◆ Exercise directions
Below are the records; count how many of their lines contain the word "camera" and give that number only.

◆ Supplied information
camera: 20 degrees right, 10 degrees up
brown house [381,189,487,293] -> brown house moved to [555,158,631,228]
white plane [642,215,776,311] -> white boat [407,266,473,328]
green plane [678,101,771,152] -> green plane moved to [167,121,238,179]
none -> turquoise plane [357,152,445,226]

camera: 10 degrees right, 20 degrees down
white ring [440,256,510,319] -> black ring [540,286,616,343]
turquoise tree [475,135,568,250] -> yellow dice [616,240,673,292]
==
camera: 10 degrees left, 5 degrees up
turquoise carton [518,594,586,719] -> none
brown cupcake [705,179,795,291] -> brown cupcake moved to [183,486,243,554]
---
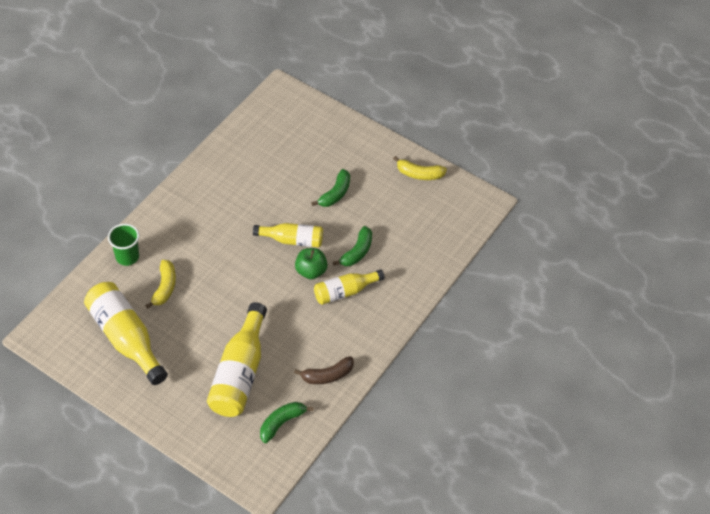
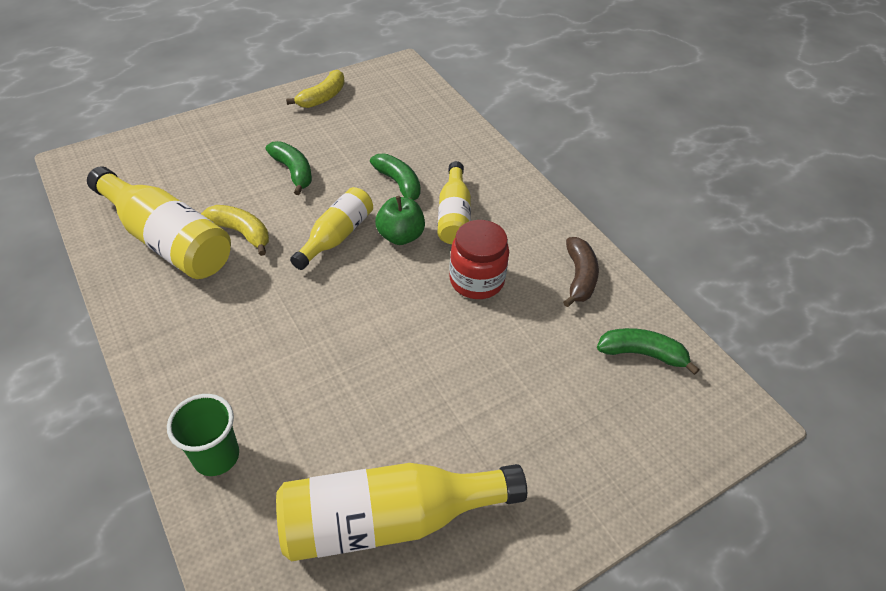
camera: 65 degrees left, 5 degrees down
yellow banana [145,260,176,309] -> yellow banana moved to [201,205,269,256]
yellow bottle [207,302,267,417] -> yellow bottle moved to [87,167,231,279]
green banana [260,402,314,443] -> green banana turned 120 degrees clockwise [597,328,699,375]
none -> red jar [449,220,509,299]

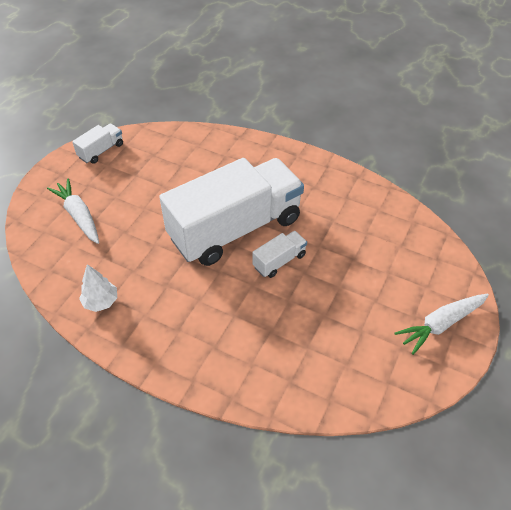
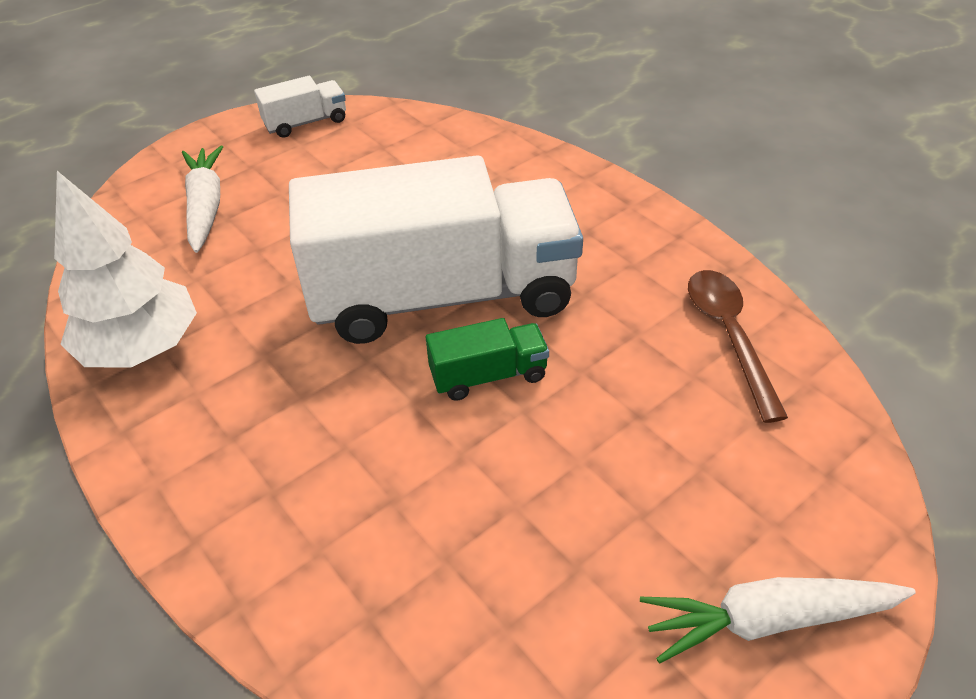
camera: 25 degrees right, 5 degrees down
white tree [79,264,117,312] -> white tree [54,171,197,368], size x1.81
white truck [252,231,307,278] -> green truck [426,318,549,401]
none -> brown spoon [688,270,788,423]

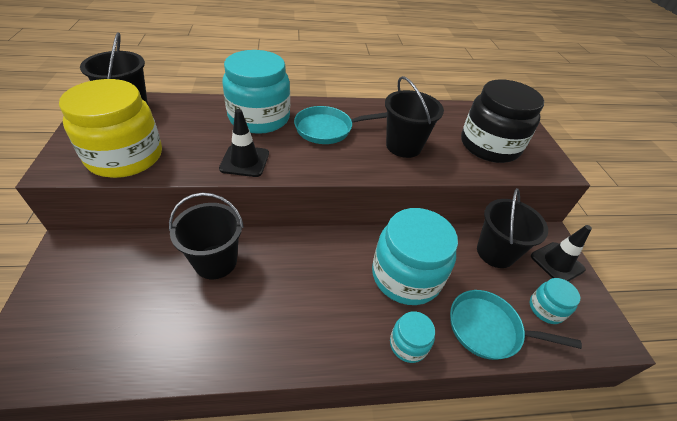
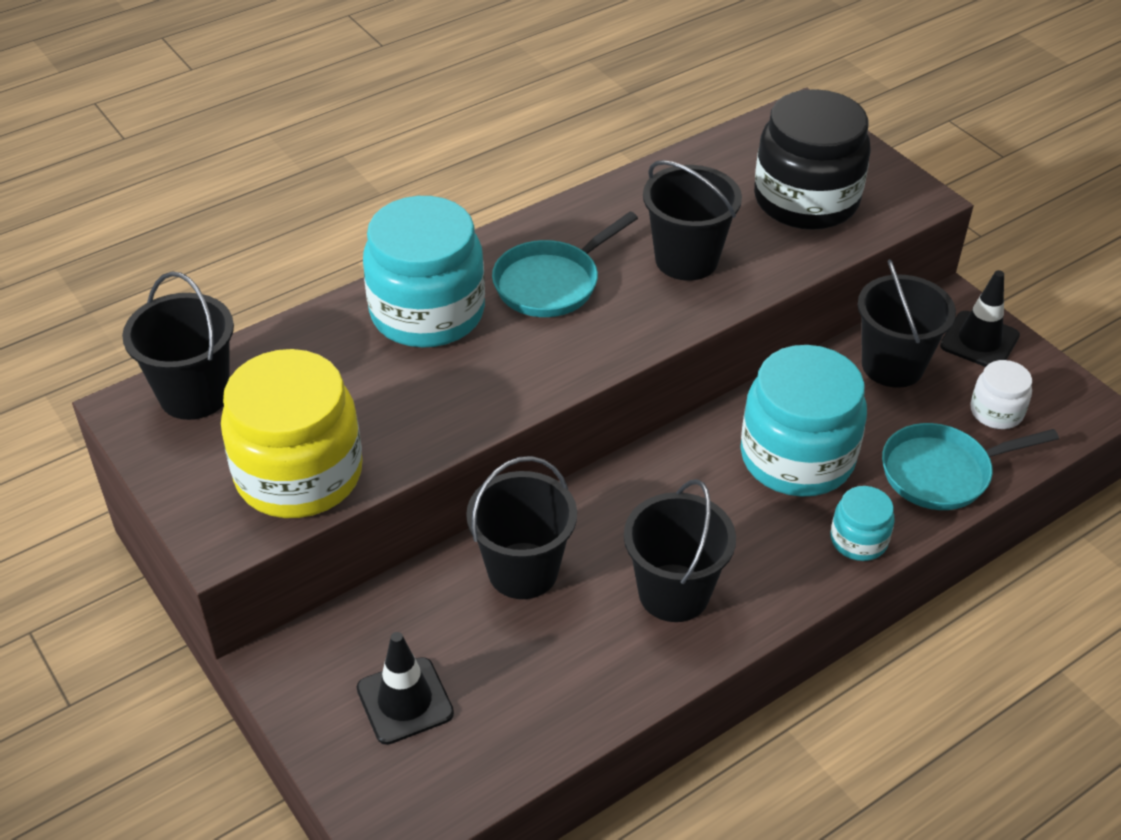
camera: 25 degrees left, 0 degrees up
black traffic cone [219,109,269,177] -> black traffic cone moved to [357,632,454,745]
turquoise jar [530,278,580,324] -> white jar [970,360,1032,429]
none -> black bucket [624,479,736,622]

◆ Written solution
6